▶ What you will do
Reproduce every line of the records below verbatim, omitting the pictures.

▶ Supplied data
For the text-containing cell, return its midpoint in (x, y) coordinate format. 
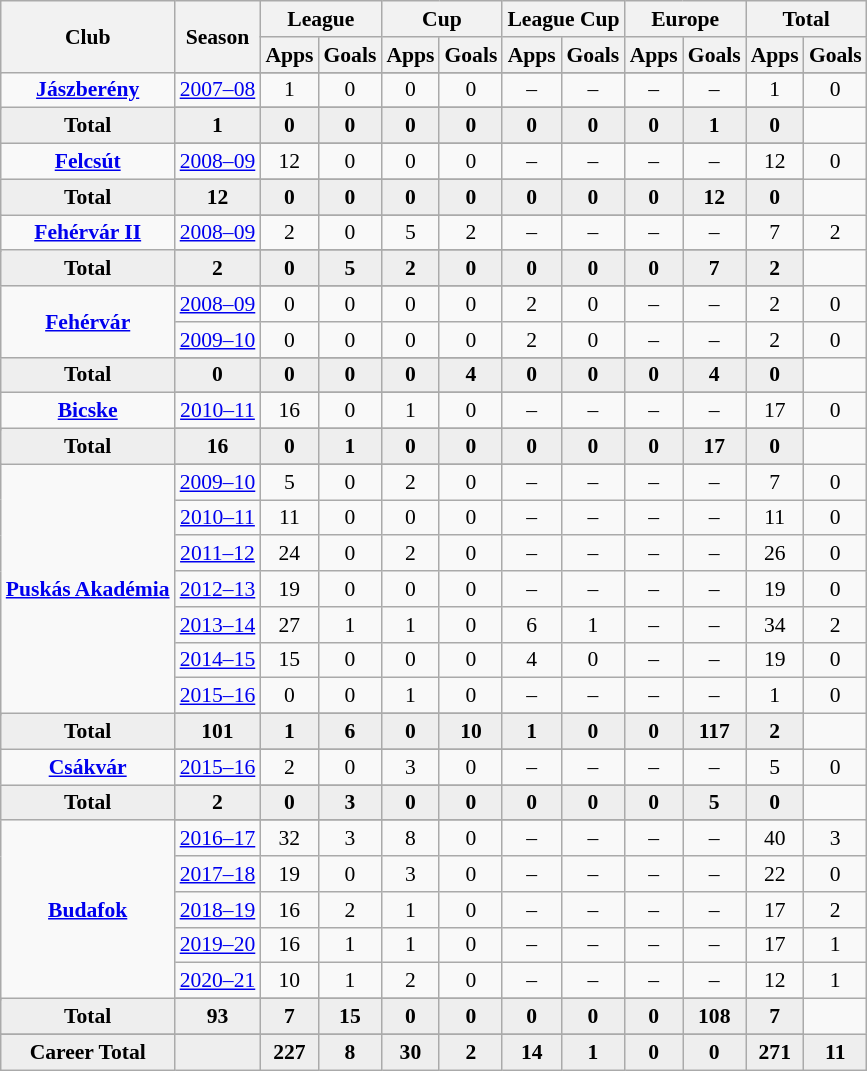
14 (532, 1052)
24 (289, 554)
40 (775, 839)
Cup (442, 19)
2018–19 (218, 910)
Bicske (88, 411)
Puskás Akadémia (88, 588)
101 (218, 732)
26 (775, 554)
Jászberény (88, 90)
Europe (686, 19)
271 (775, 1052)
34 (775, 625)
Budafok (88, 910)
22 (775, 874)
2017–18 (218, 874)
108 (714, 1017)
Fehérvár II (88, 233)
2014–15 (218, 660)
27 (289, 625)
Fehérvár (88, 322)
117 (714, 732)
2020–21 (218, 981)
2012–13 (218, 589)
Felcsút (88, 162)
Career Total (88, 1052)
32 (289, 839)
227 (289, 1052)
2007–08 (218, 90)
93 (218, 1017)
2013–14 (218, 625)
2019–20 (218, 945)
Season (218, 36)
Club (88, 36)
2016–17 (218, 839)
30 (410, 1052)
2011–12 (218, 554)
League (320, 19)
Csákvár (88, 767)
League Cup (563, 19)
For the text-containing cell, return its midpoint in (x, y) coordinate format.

▶ Solution
For the text-containing cell, return its midpoint in (x, y) coordinate format. 
14 (532, 1052)
24 (289, 554)
40 (775, 839)
Cup (442, 19)
2018–19 (218, 910)
Bicske (88, 411)
Puskás Akadémia (88, 588)
101 (218, 732)
26 (775, 554)
Jászberény (88, 90)
Europe (686, 19)
271 (775, 1052)
34 (775, 625)
Budafok (88, 910)
22 (775, 874)
2017–18 (218, 874)
108 (714, 1017)
Fehérvár II (88, 233)
2014–15 (218, 660)
27 (289, 625)
Fehérvár (88, 322)
117 (714, 732)
2020–21 (218, 981)
2012–13 (218, 589)
Felcsút (88, 162)
Career Total (88, 1052)
32 (289, 839)
227 (289, 1052)
2007–08 (218, 90)
93 (218, 1017)
2013–14 (218, 625)
2019–20 (218, 945)
Season (218, 36)
Club (88, 36)
2016–17 (218, 839)
30 (410, 1052)
2011–12 (218, 554)
League (320, 19)
Csákvár (88, 767)
League Cup (563, 19)
For the text-containing cell, return its midpoint in (x, y) coordinate format.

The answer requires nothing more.